Below is a set of entries. Reproduce exactly the lines from the one containing "PIXELS pin DIN: D5 -> D10" through the end, both included.

++++ The records

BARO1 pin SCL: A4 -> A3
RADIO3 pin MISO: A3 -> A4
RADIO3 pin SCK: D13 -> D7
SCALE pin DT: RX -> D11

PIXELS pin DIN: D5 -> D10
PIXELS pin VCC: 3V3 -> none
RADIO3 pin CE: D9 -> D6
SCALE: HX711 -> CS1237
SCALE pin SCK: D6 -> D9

++++++++

▸ **Your solution**
PIXELS pin DIN: D5 -> D10
PIXELS pin VCC: 3V3 -> none
RADIO3 pin CE: D9 -> D6
SCALE: HX711 -> CS1237
SCALE pin SCK: D6 -> D9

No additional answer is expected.